(RAW DATA begins)

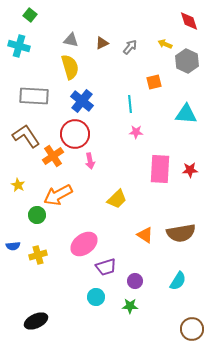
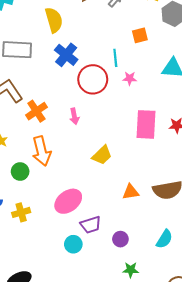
pink star: (136, 132) -> (130, 78), moved
red circle: (75, 134) -> (93, 79), moved
orange arrow: (58, 195) -> (42, 151), turned -76
orange triangle: (145, 235) -> (131, 192), turned -42
cyan circle: (96, 297) -> (73, 244), moved
green star: (130, 306) -> (131, 270), moved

(RAW DATA ends)

▸ **EXERCISE**: Write the lines out again exactly, from the one containing "cyan circle: (96, 297) -> (73, 244), moved" through the last line of the records, and include no other lines.

▸ **FINAL ANSWER**:
cyan circle: (96, 297) -> (73, 244), moved
green star: (130, 306) -> (131, 270), moved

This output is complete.